[Dataset entries]

· · · · · · ·

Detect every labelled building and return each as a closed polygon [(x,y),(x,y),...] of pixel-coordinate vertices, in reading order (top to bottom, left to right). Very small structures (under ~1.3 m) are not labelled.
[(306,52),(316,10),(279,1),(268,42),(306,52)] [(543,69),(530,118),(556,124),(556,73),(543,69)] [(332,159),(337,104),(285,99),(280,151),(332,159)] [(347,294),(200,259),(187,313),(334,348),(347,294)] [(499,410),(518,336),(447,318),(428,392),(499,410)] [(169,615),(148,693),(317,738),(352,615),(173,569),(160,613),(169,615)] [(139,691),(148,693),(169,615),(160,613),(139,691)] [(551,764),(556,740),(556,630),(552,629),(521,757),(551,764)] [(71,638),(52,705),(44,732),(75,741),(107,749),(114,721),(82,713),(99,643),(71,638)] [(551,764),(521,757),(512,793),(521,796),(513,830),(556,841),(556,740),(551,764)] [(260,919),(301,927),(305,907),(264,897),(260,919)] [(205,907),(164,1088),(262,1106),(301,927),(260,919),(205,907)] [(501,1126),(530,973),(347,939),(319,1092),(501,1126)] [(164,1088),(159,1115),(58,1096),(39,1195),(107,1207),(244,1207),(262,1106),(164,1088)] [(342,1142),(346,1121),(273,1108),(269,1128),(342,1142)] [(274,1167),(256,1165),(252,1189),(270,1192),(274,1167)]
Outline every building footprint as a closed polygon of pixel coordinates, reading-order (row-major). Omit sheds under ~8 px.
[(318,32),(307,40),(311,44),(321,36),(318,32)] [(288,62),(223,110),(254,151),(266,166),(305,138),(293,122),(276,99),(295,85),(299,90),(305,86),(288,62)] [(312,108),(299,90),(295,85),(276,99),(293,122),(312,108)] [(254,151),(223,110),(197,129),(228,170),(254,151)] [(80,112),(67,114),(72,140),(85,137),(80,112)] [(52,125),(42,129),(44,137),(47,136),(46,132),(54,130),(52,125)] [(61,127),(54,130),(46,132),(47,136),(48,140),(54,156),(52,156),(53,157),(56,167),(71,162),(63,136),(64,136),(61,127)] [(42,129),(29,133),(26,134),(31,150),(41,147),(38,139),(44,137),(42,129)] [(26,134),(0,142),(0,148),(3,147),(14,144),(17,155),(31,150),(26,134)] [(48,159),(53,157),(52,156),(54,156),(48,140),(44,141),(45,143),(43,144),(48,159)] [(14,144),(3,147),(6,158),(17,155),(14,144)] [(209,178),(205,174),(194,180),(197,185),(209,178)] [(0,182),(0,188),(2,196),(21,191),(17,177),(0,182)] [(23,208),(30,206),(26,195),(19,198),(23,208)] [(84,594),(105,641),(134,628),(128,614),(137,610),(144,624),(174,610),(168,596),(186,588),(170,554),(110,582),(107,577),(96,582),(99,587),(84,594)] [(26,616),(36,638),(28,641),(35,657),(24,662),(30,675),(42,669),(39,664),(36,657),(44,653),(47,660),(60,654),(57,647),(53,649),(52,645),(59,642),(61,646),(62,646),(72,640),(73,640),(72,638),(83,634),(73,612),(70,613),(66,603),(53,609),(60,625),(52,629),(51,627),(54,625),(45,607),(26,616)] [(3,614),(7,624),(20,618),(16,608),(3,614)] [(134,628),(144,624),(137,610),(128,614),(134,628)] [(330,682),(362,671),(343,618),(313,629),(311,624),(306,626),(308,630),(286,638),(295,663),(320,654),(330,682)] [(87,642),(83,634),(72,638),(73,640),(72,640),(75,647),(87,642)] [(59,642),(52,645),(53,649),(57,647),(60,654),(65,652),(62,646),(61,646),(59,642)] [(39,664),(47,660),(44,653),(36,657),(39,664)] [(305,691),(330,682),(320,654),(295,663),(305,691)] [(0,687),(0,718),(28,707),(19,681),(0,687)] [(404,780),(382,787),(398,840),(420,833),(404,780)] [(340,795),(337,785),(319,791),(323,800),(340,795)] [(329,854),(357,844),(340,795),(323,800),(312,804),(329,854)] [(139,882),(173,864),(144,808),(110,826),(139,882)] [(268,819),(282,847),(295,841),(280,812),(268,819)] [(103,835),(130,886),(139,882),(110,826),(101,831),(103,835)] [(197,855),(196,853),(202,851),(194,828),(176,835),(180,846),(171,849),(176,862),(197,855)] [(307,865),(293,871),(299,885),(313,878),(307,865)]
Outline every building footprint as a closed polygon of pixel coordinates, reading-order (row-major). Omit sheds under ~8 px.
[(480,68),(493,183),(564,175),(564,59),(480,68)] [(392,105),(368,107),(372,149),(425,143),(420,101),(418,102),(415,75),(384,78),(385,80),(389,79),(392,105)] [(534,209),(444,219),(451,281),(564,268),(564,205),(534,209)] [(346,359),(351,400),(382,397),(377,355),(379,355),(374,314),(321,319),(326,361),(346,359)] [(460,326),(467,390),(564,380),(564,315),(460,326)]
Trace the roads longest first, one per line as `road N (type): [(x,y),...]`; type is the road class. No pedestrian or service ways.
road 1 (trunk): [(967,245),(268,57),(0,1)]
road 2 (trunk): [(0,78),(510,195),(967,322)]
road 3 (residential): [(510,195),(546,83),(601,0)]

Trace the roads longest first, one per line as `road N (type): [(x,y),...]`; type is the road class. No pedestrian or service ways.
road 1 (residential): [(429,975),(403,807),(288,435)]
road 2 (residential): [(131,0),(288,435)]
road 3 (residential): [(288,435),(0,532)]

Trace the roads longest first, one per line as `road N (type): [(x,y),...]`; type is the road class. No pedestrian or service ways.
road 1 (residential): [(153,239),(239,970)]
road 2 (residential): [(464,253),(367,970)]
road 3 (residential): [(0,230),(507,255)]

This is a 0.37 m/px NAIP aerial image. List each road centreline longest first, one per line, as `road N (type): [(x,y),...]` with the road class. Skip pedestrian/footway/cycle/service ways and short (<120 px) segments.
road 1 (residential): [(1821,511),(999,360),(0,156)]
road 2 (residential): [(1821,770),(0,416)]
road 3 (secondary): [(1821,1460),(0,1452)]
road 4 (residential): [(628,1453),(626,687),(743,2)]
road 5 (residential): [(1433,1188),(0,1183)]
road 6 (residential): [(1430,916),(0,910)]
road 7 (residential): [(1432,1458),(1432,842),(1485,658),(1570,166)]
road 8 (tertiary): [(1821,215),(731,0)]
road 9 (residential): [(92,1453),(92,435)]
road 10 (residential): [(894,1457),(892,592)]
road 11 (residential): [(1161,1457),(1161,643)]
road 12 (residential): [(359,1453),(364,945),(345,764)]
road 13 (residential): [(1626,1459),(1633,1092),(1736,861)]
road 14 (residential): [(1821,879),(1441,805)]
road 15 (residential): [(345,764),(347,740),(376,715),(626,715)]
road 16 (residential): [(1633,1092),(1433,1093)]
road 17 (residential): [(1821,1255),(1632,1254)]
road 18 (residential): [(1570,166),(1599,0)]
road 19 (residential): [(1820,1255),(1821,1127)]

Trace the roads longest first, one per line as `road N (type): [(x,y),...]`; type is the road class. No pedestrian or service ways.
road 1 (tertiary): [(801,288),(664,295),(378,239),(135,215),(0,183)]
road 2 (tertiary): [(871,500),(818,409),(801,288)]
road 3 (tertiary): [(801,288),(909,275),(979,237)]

· · · · · · ·

--- Work request ---
Output the data once more, exactly as given.

--- Written reply ---
Detect every labelled building and return each as a closed polygon [(x,y),(x,y),...] of pixel-coordinate vertices, in reading order (top to bottom, left to right). Very small structures (under ~1.3 m) are not labelled.
[(306,52),(316,10),(279,1),(268,42),(306,52)] [(543,69),(530,118),(556,124),(556,73),(543,69)] [(332,159),(337,104),(285,99),(280,151),(332,159)] [(347,294),(200,259),(187,313),(334,348),(347,294)] [(499,410),(518,336),(447,318),(428,392),(499,410)] [(169,615),(148,693),(317,738),(352,615),(173,569),(160,613),(169,615)] [(139,691),(148,693),(169,615),(160,613),(139,691)] [(551,764),(556,740),(556,630),(552,629),(521,757),(551,764)] [(71,638),(52,705),(44,732),(75,741),(107,749),(114,721),(82,713),(99,643),(71,638)] [(551,764),(521,757),(512,793),(521,796),(513,830),(556,841),(556,740),(551,764)] [(260,919),(301,927),(305,907),(264,897),(260,919)] [(205,907),(164,1088),(262,1106),(301,927),(260,919),(205,907)] [(501,1126),(530,973),(347,939),(319,1092),(501,1126)] [(164,1088),(159,1115),(58,1096),(39,1195),(107,1207),(244,1207),(262,1106),(164,1088)] [(342,1142),(346,1121),(273,1108),(269,1128),(342,1142)] [(274,1167),(256,1165),(252,1189),(270,1192),(274,1167)]
Outline every building footprint as a closed polygon of pixel coordinates, reading-order (row-major). Omit sheds under ~8 px.
[(318,32),(307,40),(311,44),(321,36),(318,32)] [(288,62),(223,110),(254,151),(266,166),(305,138),(293,122),(276,99),(295,85),(299,90),(305,86),(288,62)] [(312,108),(299,90),(295,85),(276,99),(293,122),(312,108)] [(254,151),(223,110),(197,129),(228,170),(254,151)] [(80,112),(67,114),(72,140),(85,137),(80,112)] [(52,125),(42,129),(44,137),(47,136),(46,132),(54,130),(52,125)] [(61,127),(54,130),(46,132),(47,136),(48,140),(54,156),(52,156),(53,157),(56,167),(71,162),(63,136),(64,136),(61,127)] [(42,129),(29,133),(26,134),(31,150),(41,147),(38,139),(44,137),(42,129)] [(26,134),(0,142),(0,148),(3,147),(14,144),(17,155),(31,150),(26,134)] [(48,159),(53,157),(52,156),(54,156),(48,140),(44,141),(45,143),(43,144),(48,159)] [(14,144),(3,147),(6,158),(17,155),(14,144)] [(209,178),(205,174),(194,180),(197,185),(209,178)] [(0,182),(0,188),(2,196),(21,191),(17,177),(0,182)] [(23,208),(30,206),(26,195),(19,198),(23,208)] [(84,594),(105,641),(134,628),(128,614),(137,610),(144,624),(174,610),(168,596),(186,588),(170,554),(110,582),(107,577),(96,582),(99,587),(84,594)] [(26,616),(36,638),(28,641),(35,657),(24,662),(30,675),(42,669),(39,664),(36,657),(44,653),(47,660),(60,654),(57,647),(53,649),(52,645),(59,642),(61,646),(62,646),(72,640),(73,640),(72,638),(83,634),(73,612),(70,613),(66,603),(53,609),(60,625),(52,629),(51,627),(54,625),(45,607),(26,616)] [(3,614),(7,624),(20,618),(16,608),(3,614)] [(134,628),(144,624),(137,610),(128,614),(134,628)] [(330,682),(362,671),(343,618),(313,629),(311,624),(306,626),(308,630),(286,638),(295,663),(320,654),(330,682)] [(87,642),(83,634),(72,638),(73,640),(72,640),(75,647),(87,642)] [(59,642),(52,645),(53,649),(57,647),(60,654),(65,652),(62,646),(61,646),(59,642)] [(39,664),(47,660),(44,653),(36,657),(39,664)] [(305,691),(330,682),(320,654),(295,663),(305,691)] [(0,687),(0,718),(28,707),(19,681),(0,687)] [(404,780),(382,787),(398,840),(420,833),(404,780)] [(340,795),(337,785),(319,791),(323,800),(340,795)] [(329,854),(357,844),(340,795),(323,800),(312,804),(329,854)] [(139,882),(173,864),(144,808),(110,826),(139,882)] [(268,819),(282,847),(295,841),(280,812),(268,819)] [(103,835),(130,886),(139,882),(110,826),(101,831),(103,835)] [(197,855),(196,853),(202,851),(194,828),(176,835),(180,846),(171,849),(176,862),(197,855)] [(307,865),(293,871),(299,885),(313,878),(307,865)]
Outline every building footprint as a closed polygon of pixel coordinates, reading-order (row-major). Omit sheds under ~8 px.
[(480,68),(493,183),(564,175),(564,59),(480,68)] [(392,105),(368,107),(372,149),(425,143),(420,101),(418,102),(415,75),(384,78),(385,80),(389,79),(392,105)] [(534,209),(444,219),(451,281),(564,268),(564,205),(534,209)] [(346,359),(351,400),(382,397),(377,355),(379,355),(374,314),(321,319),(326,361),(346,359)] [(460,326),(467,390),(564,380),(564,315),(460,326)]
Trace the roads longest first, one per line as `road N (type): [(x,y),...]`; type is the road class. No pedestrian or service ways.
road 1 (trunk): [(967,245),(268,57),(0,1)]
road 2 (trunk): [(0,78),(510,195),(967,322)]
road 3 (residential): [(510,195),(546,83),(601,0)]

Trace the roads longest first, one per line as `road N (type): [(x,y),...]`; type is the road class. No pedestrian or service ways.
road 1 (residential): [(429,975),(403,807),(288,435)]
road 2 (residential): [(131,0),(288,435)]
road 3 (residential): [(288,435),(0,532)]

Trace the roads longest first, one per line as `road N (type): [(x,y),...]`; type is the road class. No pedestrian or service ways.
road 1 (residential): [(153,239),(239,970)]
road 2 (residential): [(464,253),(367,970)]
road 3 (residential): [(0,230),(507,255)]

This is a 0.37 m/px NAIP aerial image. List each road centreline longest first, one per line, as `road N (type): [(x,y),...]` with the road class. Skip pedestrian/footway/cycle/service ways and short (<120 px) segments.
road 1 (residential): [(1821,511),(999,360),(0,156)]
road 2 (residential): [(1821,770),(0,416)]
road 3 (secondary): [(1821,1460),(0,1452)]
road 4 (residential): [(628,1453),(626,687),(743,2)]
road 5 (residential): [(1433,1188),(0,1183)]
road 6 (residential): [(1430,916),(0,910)]
road 7 (residential): [(1432,1458),(1432,842),(1485,658),(1570,166)]
road 8 (tertiary): [(1821,215),(731,0)]
road 9 (residential): [(92,1453),(92,435)]
road 10 (residential): [(894,1457),(892,592)]
road 11 (residential): [(1161,1457),(1161,643)]
road 12 (residential): [(359,1453),(364,945),(345,764)]
road 13 (residential): [(1626,1459),(1633,1092),(1736,861)]
road 14 (residential): [(1821,879),(1441,805)]
road 15 (residential): [(345,764),(347,740),(376,715),(626,715)]
road 16 (residential): [(1633,1092),(1433,1093)]
road 17 (residential): [(1821,1255),(1632,1254)]
road 18 (residential): [(1570,166),(1599,0)]
road 19 (residential): [(1820,1255),(1821,1127)]

Trace the roads longest first, one per line as `road N (type): [(x,y),...]`; type is the road class. No pedestrian or service ways.
road 1 (tertiary): [(801,288),(664,295),(378,239),(135,215),(0,183)]
road 2 (tertiary): [(871,500),(818,409),(801,288)]
road 3 (tertiary): [(801,288),(909,275),(979,237)]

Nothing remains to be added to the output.